### Exercise aim
Pull out each line of the data that includes the word "size".

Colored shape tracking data
****************************************

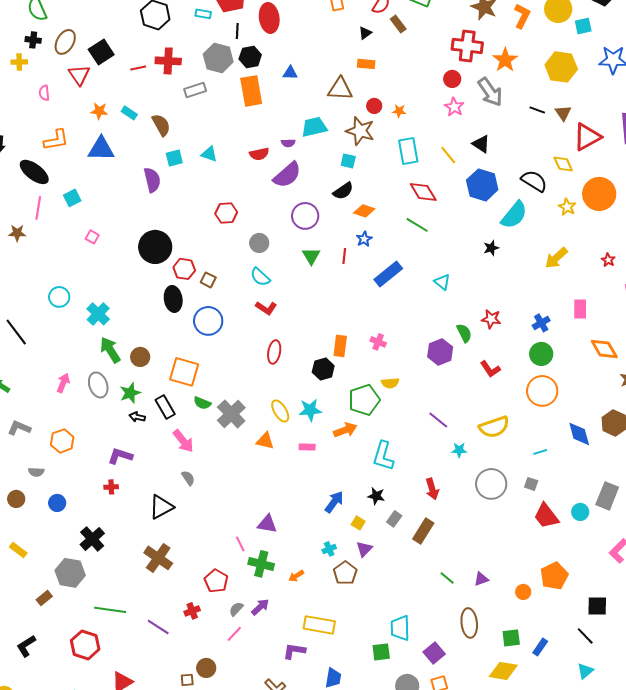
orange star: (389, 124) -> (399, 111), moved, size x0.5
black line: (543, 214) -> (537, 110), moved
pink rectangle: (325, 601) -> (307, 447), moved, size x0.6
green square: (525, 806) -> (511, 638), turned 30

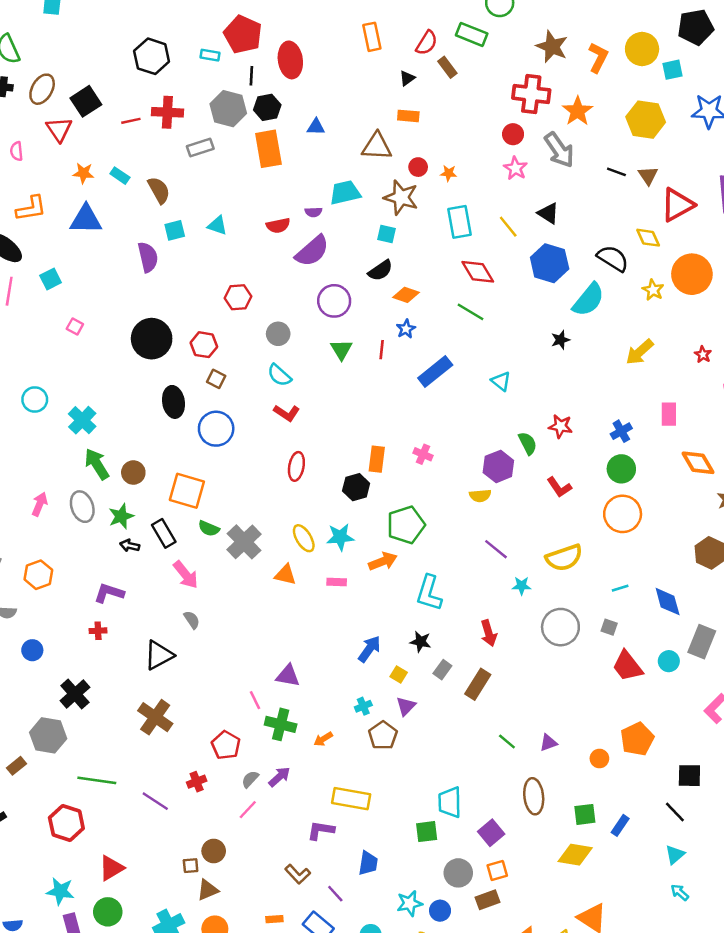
red hexagon: (184, 269) -> (204, 345), moved
yellow semicircle: (390, 383) -> (480, 496), moved
blue diamond: (579, 434) -> (668, 602), moved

****************************************

### Task output
orange star: (389, 124) -> (399, 111), moved, size x0.5
pink rectangle: (325, 601) -> (307, 447), moved, size x0.6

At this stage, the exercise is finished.